Source material |
Content starts
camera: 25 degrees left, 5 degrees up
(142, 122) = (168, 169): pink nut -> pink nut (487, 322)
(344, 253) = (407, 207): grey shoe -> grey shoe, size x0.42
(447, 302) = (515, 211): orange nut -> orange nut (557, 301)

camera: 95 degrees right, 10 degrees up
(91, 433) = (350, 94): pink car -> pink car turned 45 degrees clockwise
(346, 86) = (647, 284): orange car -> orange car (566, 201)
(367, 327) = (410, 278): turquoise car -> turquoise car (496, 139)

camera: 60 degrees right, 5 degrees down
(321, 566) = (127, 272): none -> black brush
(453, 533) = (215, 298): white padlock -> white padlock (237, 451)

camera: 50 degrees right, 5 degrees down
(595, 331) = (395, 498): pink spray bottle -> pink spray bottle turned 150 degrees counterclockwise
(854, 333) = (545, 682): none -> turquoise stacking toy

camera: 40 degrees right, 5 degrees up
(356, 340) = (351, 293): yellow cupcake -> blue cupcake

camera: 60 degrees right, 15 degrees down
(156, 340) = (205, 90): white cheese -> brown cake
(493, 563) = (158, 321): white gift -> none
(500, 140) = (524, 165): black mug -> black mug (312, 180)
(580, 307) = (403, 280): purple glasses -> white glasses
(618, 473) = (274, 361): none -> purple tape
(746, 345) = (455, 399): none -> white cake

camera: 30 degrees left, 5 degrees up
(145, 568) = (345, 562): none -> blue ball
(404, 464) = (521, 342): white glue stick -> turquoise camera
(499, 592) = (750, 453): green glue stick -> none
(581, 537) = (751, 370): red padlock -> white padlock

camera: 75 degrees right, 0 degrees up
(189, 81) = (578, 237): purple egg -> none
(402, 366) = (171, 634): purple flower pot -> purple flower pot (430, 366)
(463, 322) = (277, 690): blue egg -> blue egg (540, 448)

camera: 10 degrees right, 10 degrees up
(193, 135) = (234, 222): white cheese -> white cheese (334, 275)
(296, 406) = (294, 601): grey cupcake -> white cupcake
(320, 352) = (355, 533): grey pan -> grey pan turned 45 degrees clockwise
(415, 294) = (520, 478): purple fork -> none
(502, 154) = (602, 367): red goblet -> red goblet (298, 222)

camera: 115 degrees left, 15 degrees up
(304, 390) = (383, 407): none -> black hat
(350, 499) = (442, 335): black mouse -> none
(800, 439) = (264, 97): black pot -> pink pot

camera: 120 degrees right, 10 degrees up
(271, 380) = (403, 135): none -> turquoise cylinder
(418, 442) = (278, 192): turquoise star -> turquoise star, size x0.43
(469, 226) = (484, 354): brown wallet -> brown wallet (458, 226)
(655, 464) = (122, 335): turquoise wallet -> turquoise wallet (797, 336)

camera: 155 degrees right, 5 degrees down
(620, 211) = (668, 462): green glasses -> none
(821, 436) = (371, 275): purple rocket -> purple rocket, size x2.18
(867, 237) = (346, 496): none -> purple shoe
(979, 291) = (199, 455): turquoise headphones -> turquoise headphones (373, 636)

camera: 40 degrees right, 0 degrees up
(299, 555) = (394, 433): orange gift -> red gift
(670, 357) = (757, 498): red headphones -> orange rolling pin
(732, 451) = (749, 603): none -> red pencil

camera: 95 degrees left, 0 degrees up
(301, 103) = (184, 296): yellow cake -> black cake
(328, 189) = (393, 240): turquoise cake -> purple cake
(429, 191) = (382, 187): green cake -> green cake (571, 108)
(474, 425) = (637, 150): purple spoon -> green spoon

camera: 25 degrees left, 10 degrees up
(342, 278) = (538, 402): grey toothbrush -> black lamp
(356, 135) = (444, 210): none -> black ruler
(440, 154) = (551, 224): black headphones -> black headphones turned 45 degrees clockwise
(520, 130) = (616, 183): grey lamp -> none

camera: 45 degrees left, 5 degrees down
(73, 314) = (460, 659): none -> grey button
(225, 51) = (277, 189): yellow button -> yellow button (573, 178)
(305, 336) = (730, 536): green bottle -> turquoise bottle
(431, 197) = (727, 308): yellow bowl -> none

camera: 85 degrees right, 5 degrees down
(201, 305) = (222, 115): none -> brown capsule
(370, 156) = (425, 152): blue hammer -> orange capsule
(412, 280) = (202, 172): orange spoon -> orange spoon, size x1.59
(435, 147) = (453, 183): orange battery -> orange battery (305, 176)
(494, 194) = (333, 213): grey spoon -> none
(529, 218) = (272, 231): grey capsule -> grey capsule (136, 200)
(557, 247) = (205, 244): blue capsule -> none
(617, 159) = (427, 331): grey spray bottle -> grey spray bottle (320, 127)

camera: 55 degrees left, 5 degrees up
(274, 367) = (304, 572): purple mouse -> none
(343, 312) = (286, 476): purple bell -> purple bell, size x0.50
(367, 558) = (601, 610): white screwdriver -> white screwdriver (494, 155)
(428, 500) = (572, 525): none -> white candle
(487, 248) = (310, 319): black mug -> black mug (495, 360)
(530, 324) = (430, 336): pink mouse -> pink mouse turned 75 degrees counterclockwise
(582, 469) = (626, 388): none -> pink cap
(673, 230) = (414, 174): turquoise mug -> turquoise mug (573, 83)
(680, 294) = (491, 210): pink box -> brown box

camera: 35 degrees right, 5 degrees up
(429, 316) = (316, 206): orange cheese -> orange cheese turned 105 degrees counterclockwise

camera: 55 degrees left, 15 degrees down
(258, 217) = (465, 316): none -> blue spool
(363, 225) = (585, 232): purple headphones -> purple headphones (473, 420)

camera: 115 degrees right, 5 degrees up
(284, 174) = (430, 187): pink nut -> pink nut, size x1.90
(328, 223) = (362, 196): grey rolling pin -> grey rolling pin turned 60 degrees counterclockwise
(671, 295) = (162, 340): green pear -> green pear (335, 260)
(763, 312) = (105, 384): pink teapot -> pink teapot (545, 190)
Content ends
To do | Where the material contains a line with "down", return that line.

Response area |
camera: 60 degrees right, 5 degrees down
camera: 50 degrees right, 5 degrees down
camera: 60 degrees right, 15 degrees down
camera: 155 degrees right, 5 degrees down
camera: 45 degrees left, 5 degrees down
camera: 85 degrees right, 5 degrees down
camera: 55 degrees left, 15 degrees down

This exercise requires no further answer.